**Your instructions**: The complete listing goes into the output exactly, without its pictures.
>>>>>
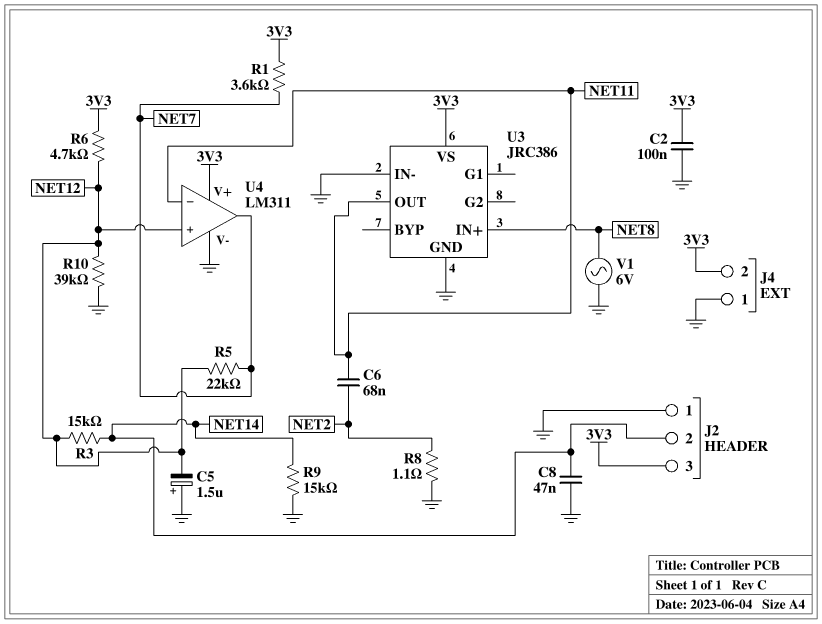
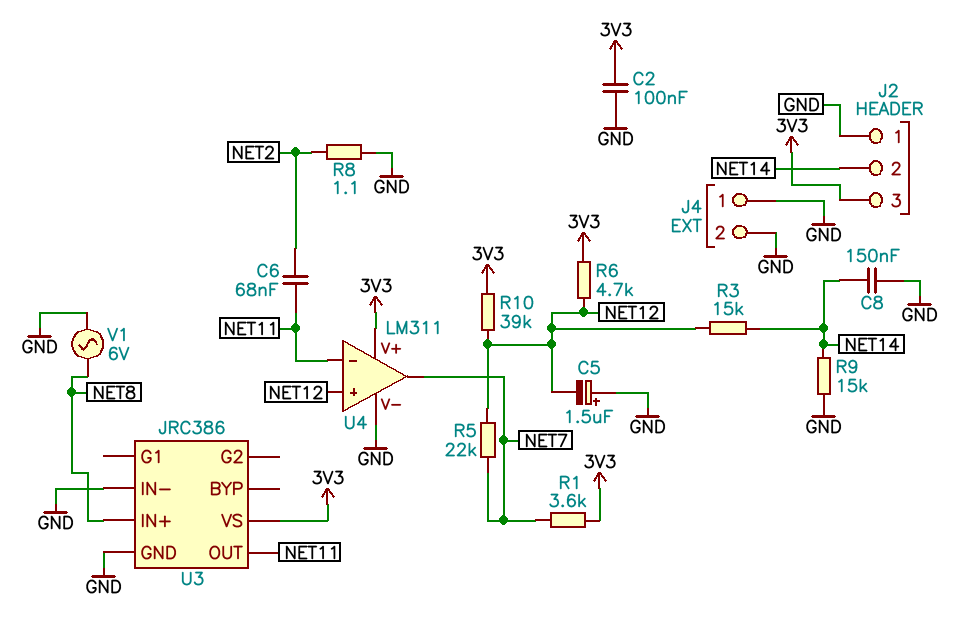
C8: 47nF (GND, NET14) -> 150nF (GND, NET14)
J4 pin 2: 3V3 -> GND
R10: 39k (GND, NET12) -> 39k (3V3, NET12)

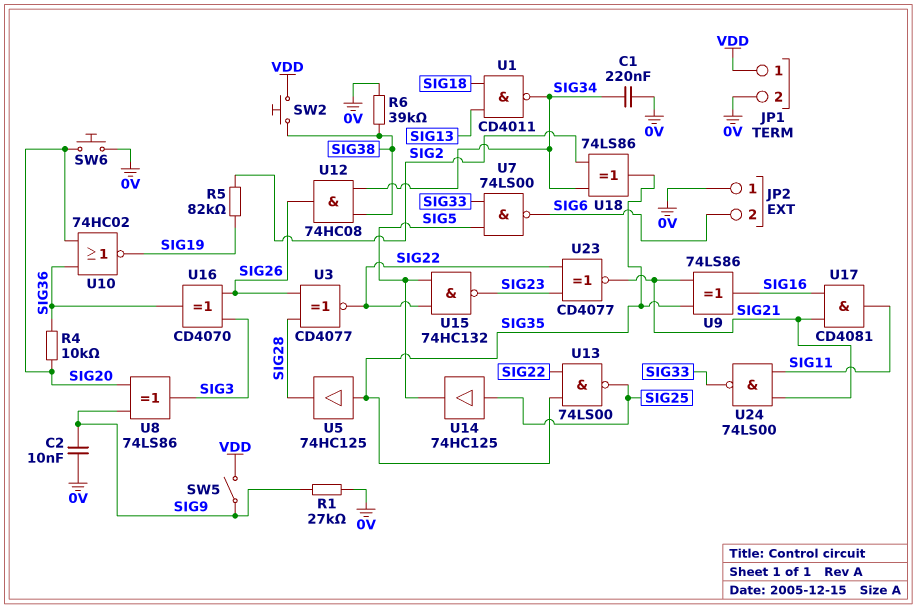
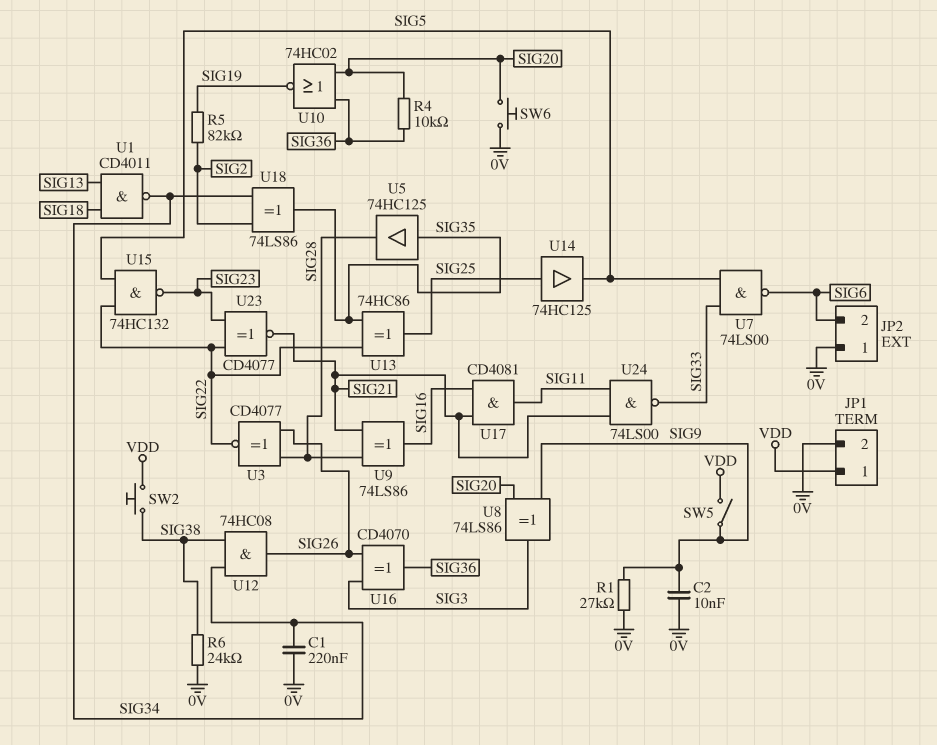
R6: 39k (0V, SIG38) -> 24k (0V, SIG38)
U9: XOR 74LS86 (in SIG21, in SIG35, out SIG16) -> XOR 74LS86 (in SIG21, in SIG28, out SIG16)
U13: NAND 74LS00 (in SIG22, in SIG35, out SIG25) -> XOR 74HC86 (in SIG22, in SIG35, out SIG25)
<<<<<
**Solution to this problem**:
C8: 47nF (GND, NET14) -> 150nF (GND, NET14)
J4 pin 2: 3V3 -> GND
R10: 39k (GND, NET12) -> 39k (3V3, NET12)

R6: 39k (0V, SIG38) -> 24k (0V, SIG38)
U9: XOR 74LS86 (in SIG21, in SIG35, out SIG16) -> XOR 74LS86 (in SIG21, in SIG28, out SIG16)
U13: NAND 74LS00 (in SIG22, in SIG35, out SIG25) -> XOR 74HC86 (in SIG22, in SIG35, out SIG25)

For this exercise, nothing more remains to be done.